Your goal >> In the entries that follow, find each line with the word "marker" and copy it.

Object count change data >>
BEGIN
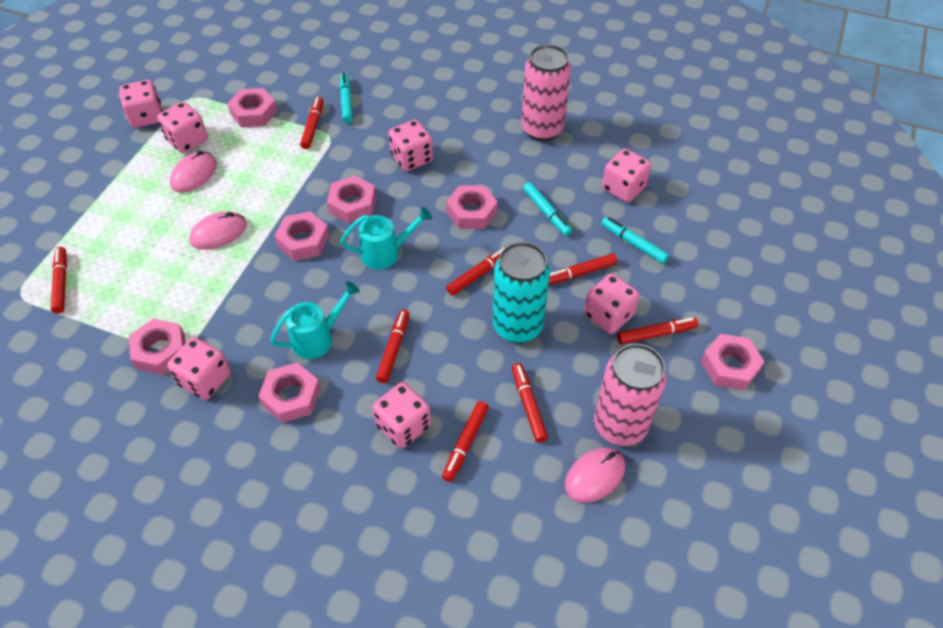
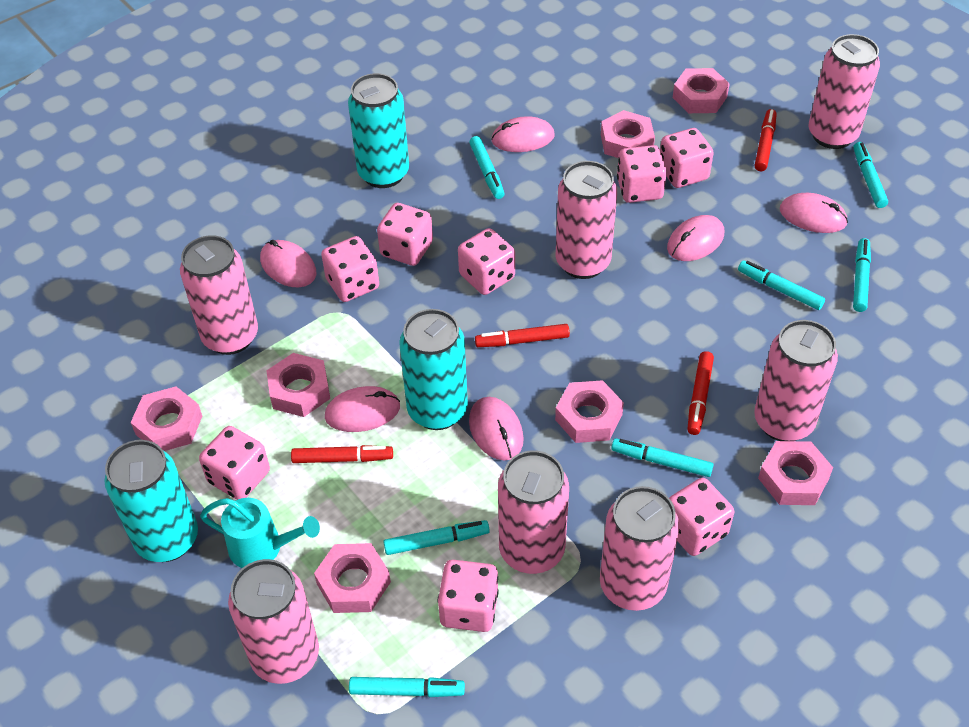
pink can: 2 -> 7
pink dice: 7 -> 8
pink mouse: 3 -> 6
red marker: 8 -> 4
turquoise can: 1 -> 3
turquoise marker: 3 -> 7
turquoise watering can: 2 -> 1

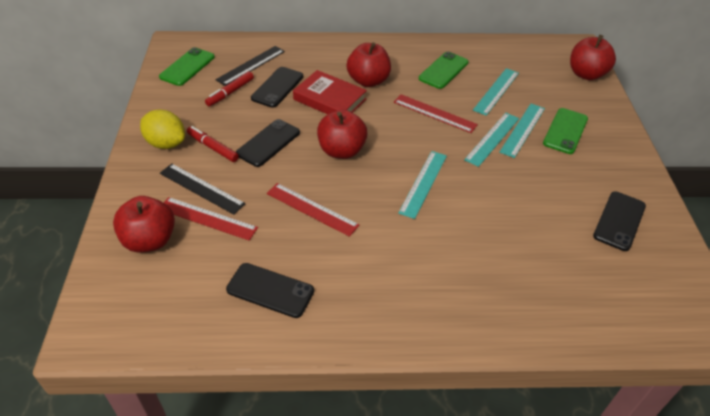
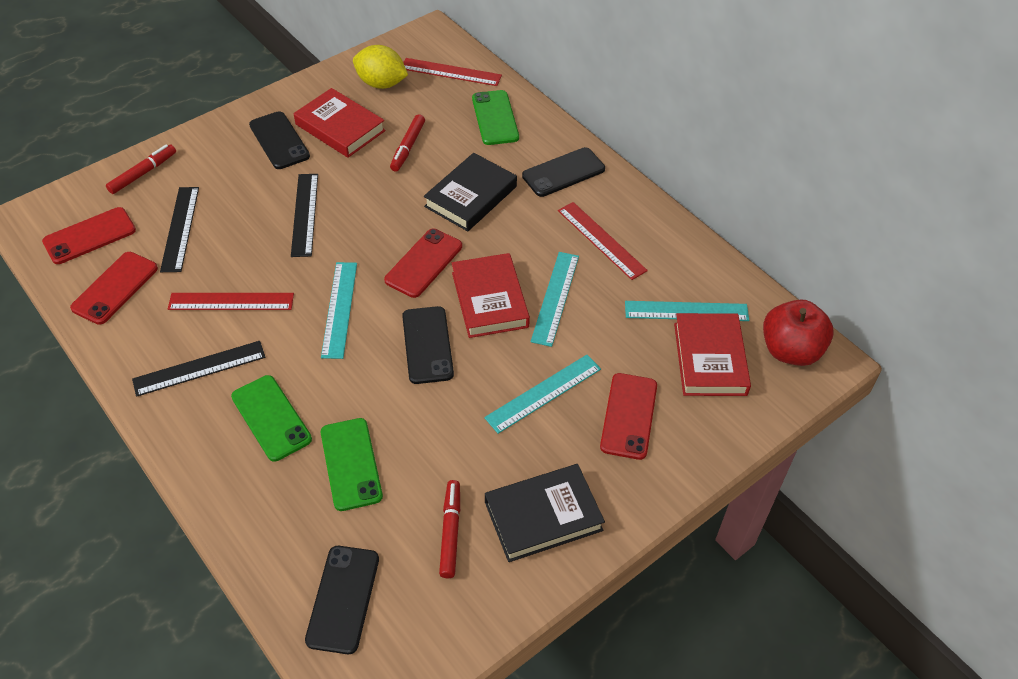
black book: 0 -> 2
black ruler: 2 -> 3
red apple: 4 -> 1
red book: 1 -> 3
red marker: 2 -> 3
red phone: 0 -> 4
END
Result of the task >>
red marker: 8 -> 4
turquoise marker: 3 -> 7
red marker: 2 -> 3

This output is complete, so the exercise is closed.